**Action item**: The answer must consist solely of the lines from the one containing "gray ellipse: (123, 520) -> (202, 593), moved" to the end of the entries below, repeated exactly.

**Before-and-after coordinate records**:
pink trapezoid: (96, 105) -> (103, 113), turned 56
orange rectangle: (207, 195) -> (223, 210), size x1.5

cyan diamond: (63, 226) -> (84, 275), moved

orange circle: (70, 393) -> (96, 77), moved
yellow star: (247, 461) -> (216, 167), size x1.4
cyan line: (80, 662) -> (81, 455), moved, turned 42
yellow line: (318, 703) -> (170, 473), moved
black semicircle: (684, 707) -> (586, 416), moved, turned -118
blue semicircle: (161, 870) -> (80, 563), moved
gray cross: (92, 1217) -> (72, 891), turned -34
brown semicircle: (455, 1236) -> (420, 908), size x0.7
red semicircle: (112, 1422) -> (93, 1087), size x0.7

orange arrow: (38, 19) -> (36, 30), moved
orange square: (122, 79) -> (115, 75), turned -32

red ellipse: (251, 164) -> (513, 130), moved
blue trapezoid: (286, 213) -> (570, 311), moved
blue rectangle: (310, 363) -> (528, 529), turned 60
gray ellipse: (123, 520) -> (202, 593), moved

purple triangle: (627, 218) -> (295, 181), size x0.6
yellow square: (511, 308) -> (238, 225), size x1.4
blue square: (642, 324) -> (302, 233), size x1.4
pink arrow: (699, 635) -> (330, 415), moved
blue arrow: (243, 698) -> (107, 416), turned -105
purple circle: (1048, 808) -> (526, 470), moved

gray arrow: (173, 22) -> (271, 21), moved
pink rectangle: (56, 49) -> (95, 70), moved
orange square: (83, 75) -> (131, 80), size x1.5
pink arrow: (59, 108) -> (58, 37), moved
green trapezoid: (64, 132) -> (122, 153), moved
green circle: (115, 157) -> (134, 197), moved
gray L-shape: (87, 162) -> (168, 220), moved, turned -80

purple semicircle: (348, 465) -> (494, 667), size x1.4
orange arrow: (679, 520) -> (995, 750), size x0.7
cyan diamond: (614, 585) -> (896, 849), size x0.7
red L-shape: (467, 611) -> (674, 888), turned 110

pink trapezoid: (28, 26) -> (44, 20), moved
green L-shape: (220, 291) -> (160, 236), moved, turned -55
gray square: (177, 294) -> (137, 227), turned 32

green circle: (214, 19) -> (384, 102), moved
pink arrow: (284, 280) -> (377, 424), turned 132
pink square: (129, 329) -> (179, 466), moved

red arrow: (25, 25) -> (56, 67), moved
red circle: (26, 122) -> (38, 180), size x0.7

**Response to this task**:
gray ellipse: (123, 520) -> (202, 593), moved

purple triangle: (627, 218) -> (295, 181), size x0.6
yellow square: (511, 308) -> (238, 225), size x1.4
blue square: (642, 324) -> (302, 233), size x1.4
pink arrow: (699, 635) -> (330, 415), moved
blue arrow: (243, 698) -> (107, 416), turned -105
purple circle: (1048, 808) -> (526, 470), moved

gray arrow: (173, 22) -> (271, 21), moved
pink rectangle: (56, 49) -> (95, 70), moved
orange square: (83, 75) -> (131, 80), size x1.5
pink arrow: (59, 108) -> (58, 37), moved
green trapezoid: (64, 132) -> (122, 153), moved
green circle: (115, 157) -> (134, 197), moved
gray L-shape: (87, 162) -> (168, 220), moved, turned -80

purple semicircle: (348, 465) -> (494, 667), size x1.4
orange arrow: (679, 520) -> (995, 750), size x0.7
cyan diamond: (614, 585) -> (896, 849), size x0.7
red L-shape: (467, 611) -> (674, 888), turned 110

pink trapezoid: (28, 26) -> (44, 20), moved
green L-shape: (220, 291) -> (160, 236), moved, turned -55
gray square: (177, 294) -> (137, 227), turned 32

green circle: (214, 19) -> (384, 102), moved
pink arrow: (284, 280) -> (377, 424), turned 132
pink square: (129, 329) -> (179, 466), moved

red arrow: (25, 25) -> (56, 67), moved
red circle: (26, 122) -> (38, 180), size x0.7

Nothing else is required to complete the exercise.